╭─ Source material
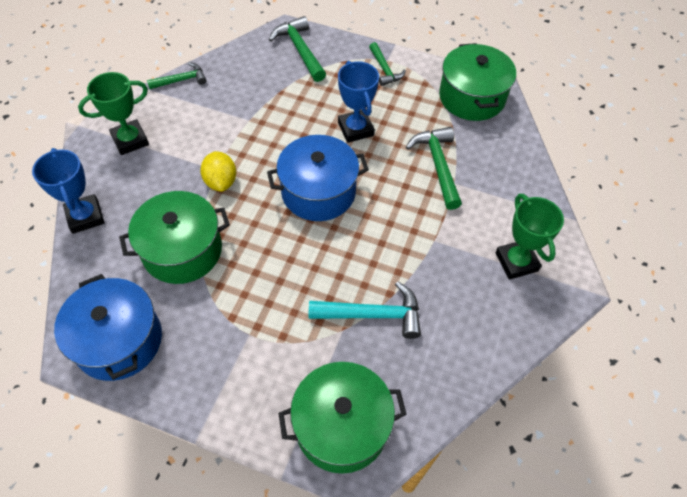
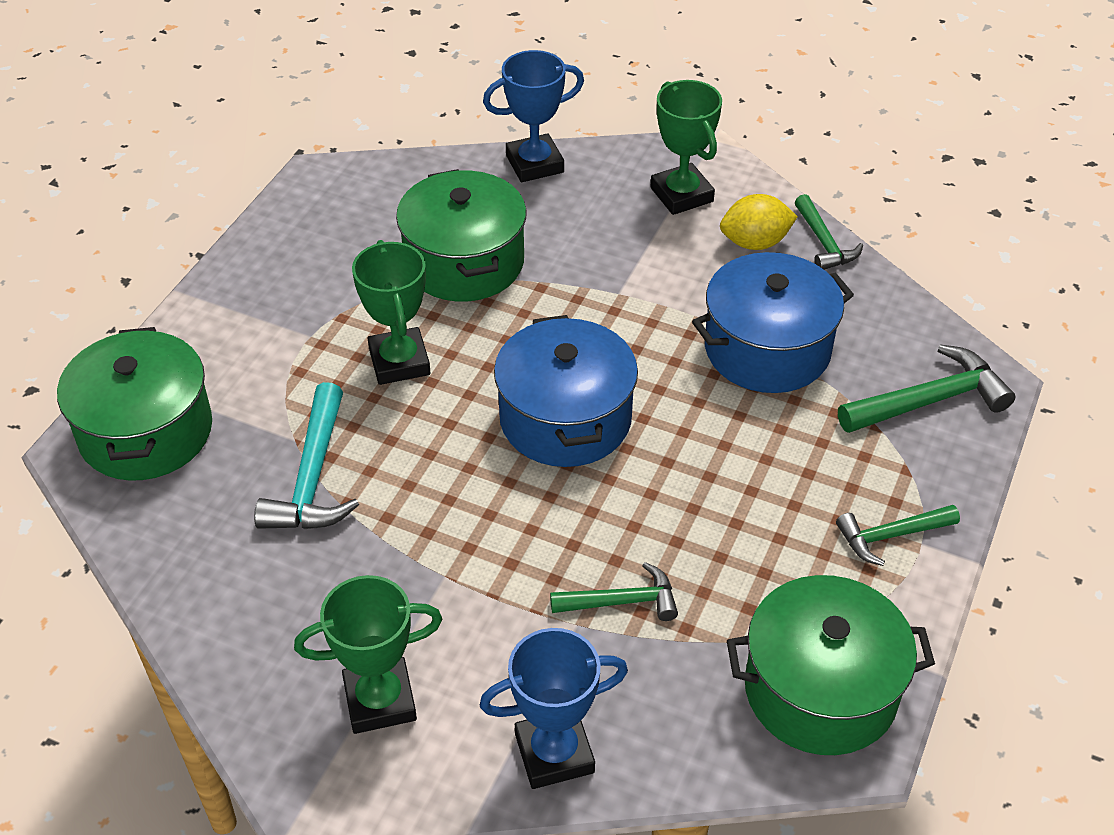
camera: 95 degrees right, 10 degrees down
blue pot [54,274,162,381] -> blue pot moved to [692,252,854,393]
yellow lemon [200,151,236,192] -> yellow lemon moved to [720,194,798,250]
blue trophy [338,61,379,143] -> blue trophy moved to [480,628,628,789]
green hammer [406,127,462,210] -> green hammer [550,562,678,621], size x0.64
none -> green trophy [352,240,430,385]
╰─
### Work to be completed
Within the entries above, how many lines include the word "green"? Respond with the number only.

### Exercise output
2